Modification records
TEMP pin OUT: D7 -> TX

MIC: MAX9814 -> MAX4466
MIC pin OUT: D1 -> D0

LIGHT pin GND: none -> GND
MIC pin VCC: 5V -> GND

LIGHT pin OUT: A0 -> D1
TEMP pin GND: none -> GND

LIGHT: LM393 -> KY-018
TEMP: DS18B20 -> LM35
--
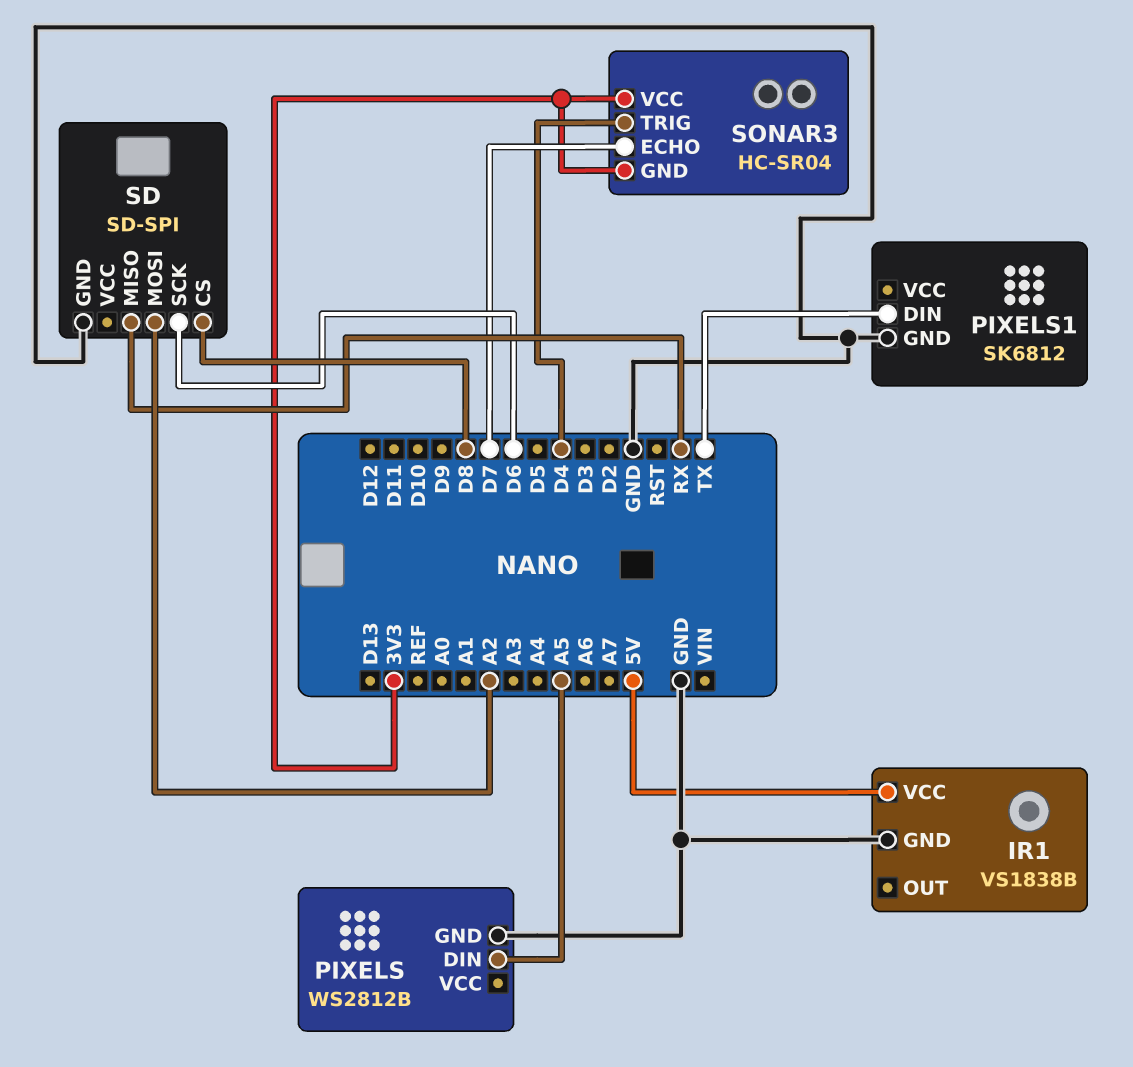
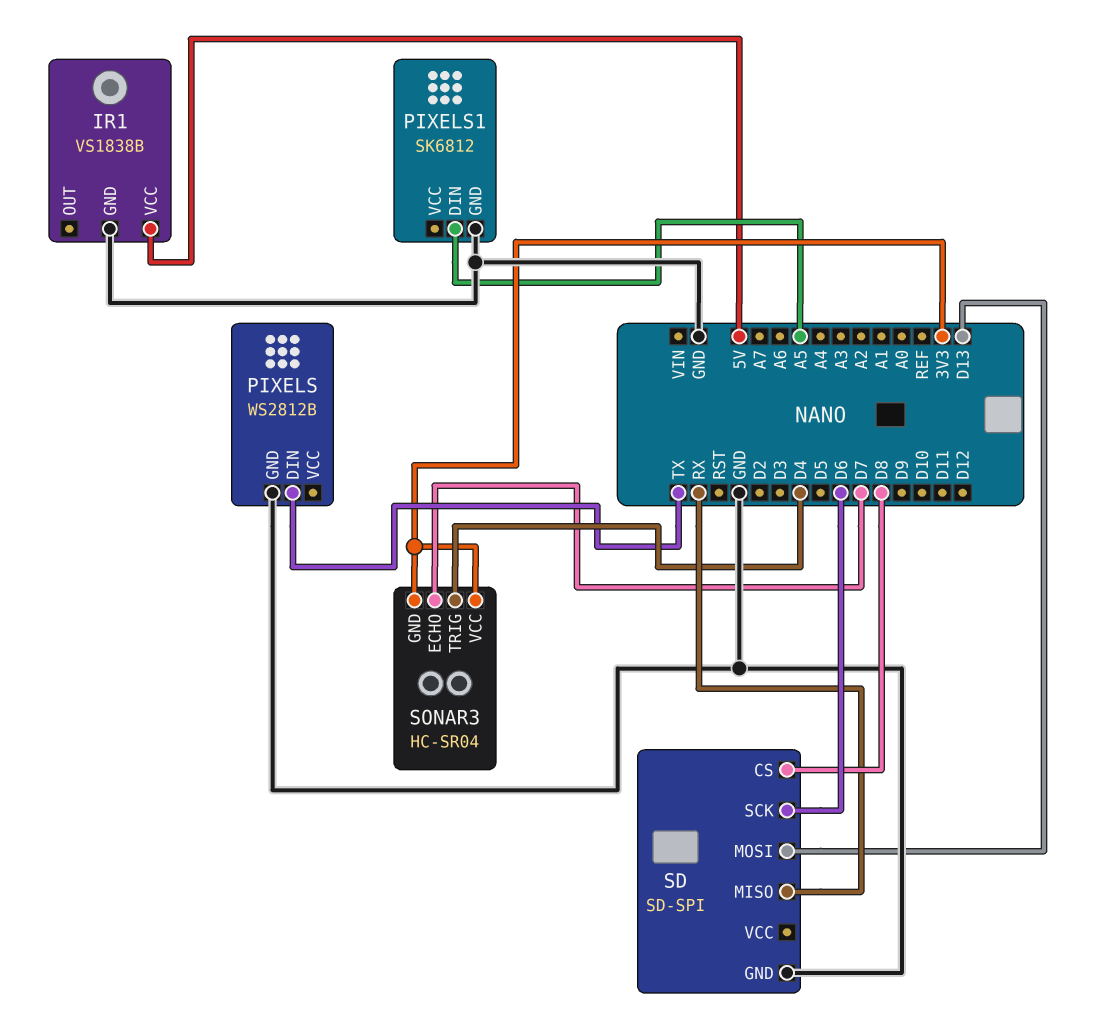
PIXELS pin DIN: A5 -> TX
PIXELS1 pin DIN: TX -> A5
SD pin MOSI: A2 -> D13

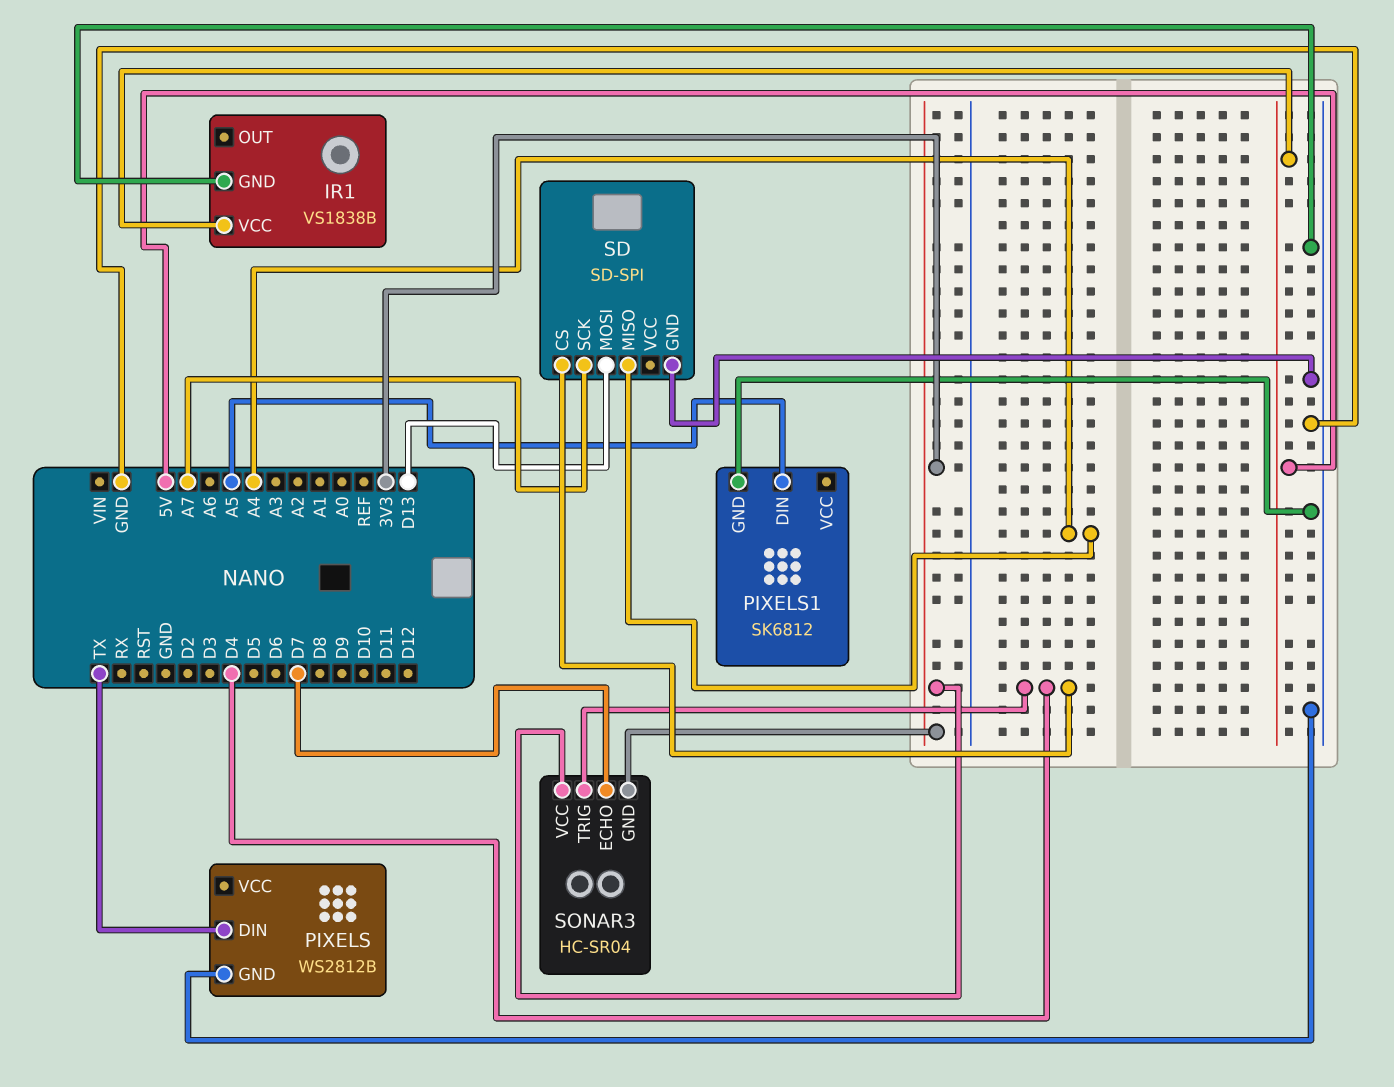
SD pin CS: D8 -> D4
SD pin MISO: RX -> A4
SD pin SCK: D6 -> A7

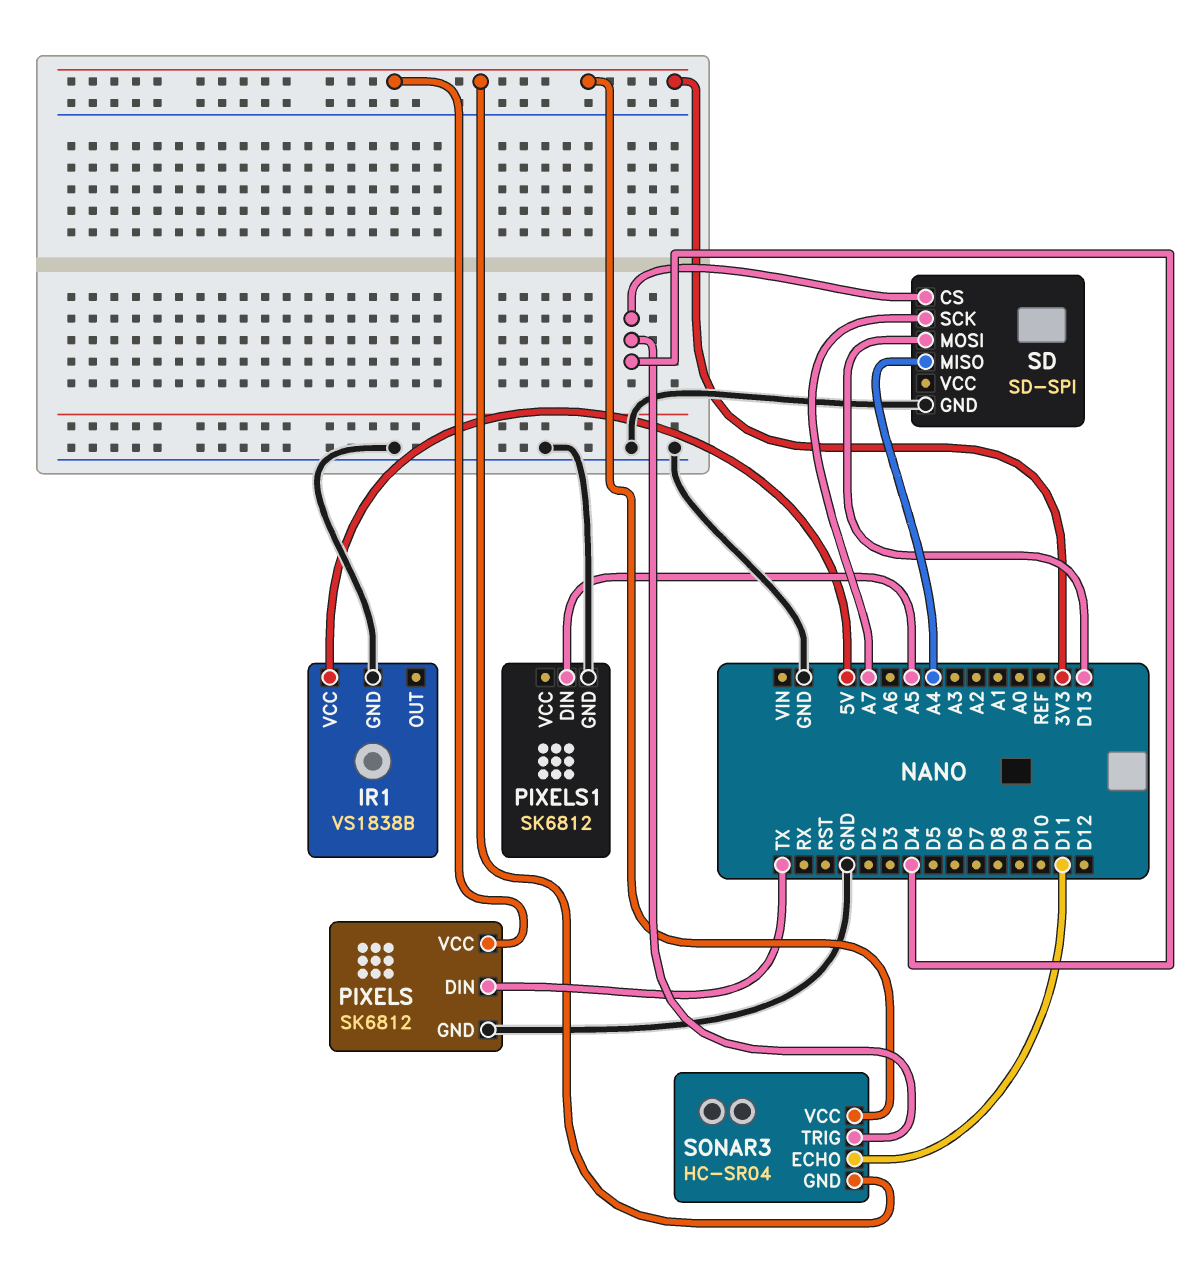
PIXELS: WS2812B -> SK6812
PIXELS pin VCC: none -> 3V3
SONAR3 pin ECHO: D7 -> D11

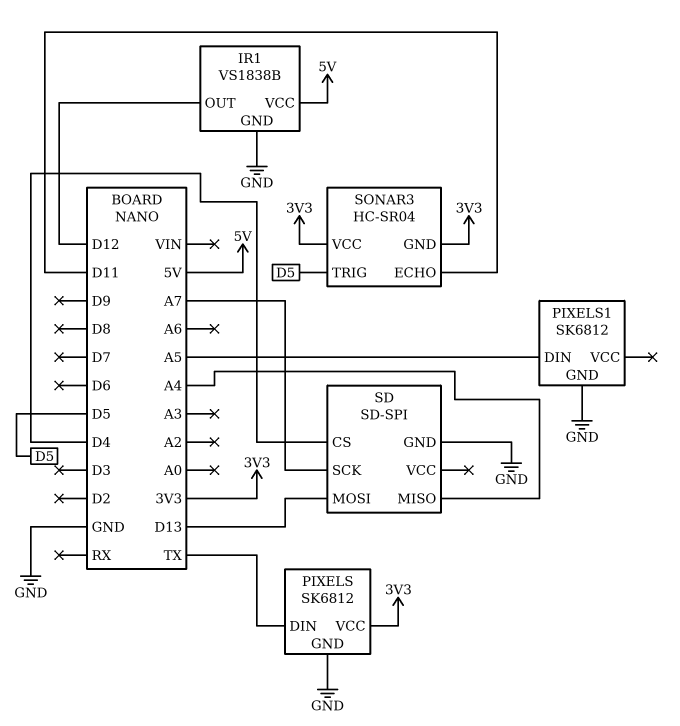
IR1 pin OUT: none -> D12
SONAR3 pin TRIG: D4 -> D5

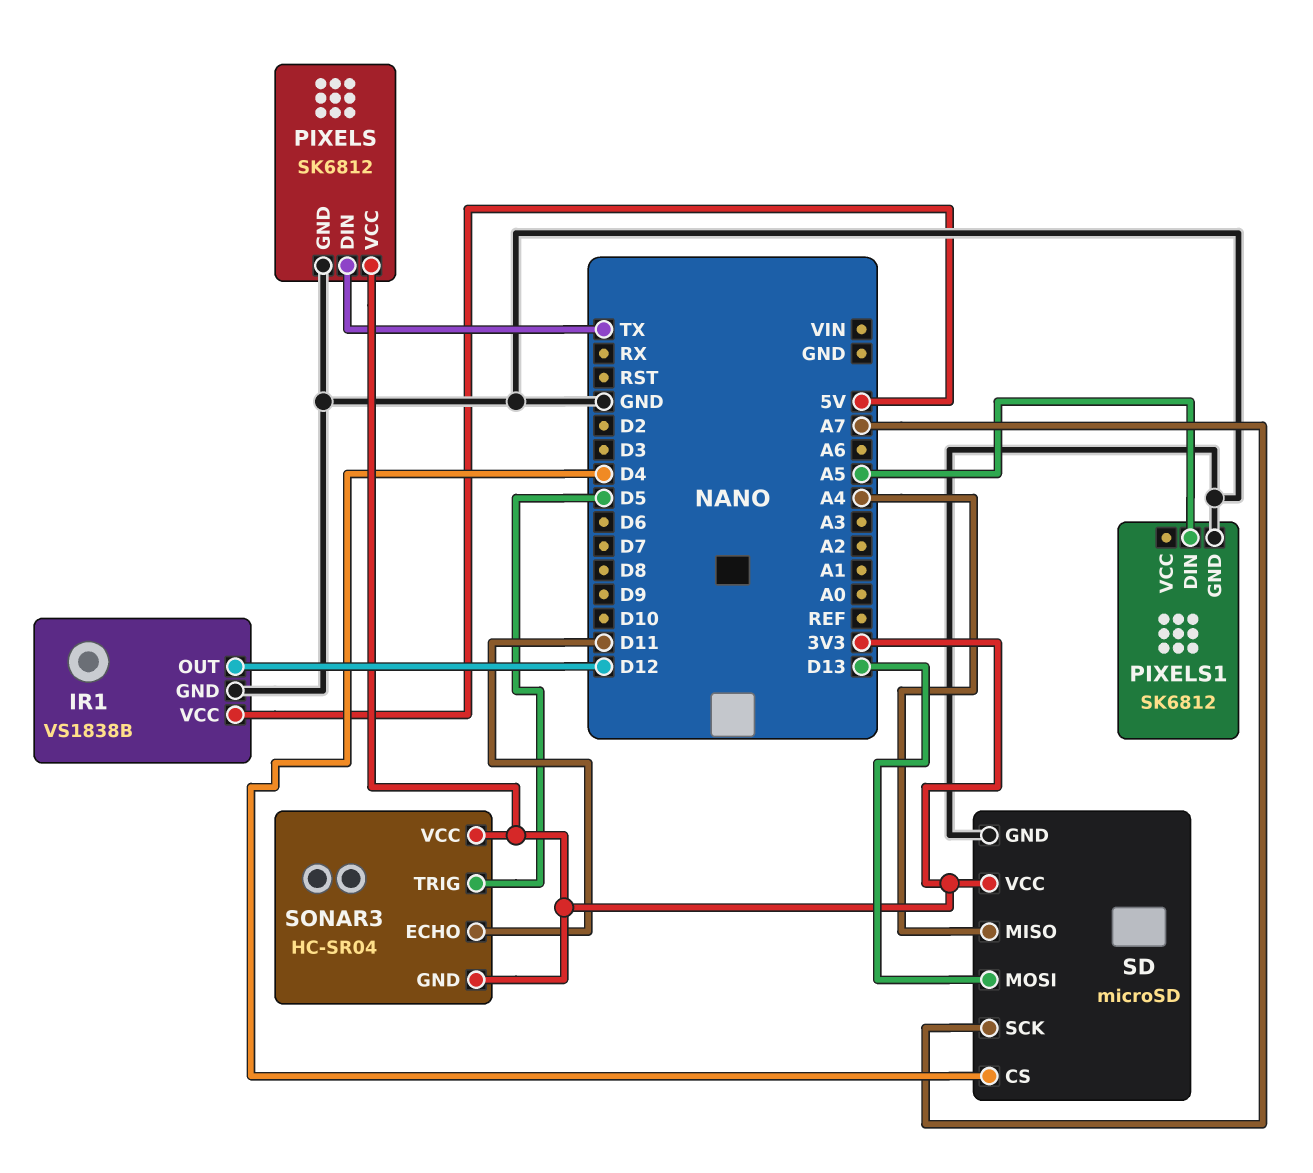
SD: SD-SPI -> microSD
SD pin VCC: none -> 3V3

What the task asks: Although pictures appear among the entries, please set down only the lines from the one with "PIXELS1 pin DIN: TX -> A5" up to and including the one with "SD pin VCC: none -> 3V3", word for word.

Answer section:
PIXELS1 pin DIN: TX -> A5
SD pin MOSI: A2 -> D13

SD pin CS: D8 -> D4
SD pin MISO: RX -> A4
SD pin SCK: D6 -> A7

PIXELS: WS2812B -> SK6812
PIXELS pin VCC: none -> 3V3
SONAR3 pin ECHO: D7 -> D11

IR1 pin OUT: none -> D12
SONAR3 pin TRIG: D4 -> D5

SD: SD-SPI -> microSD
SD pin VCC: none -> 3V3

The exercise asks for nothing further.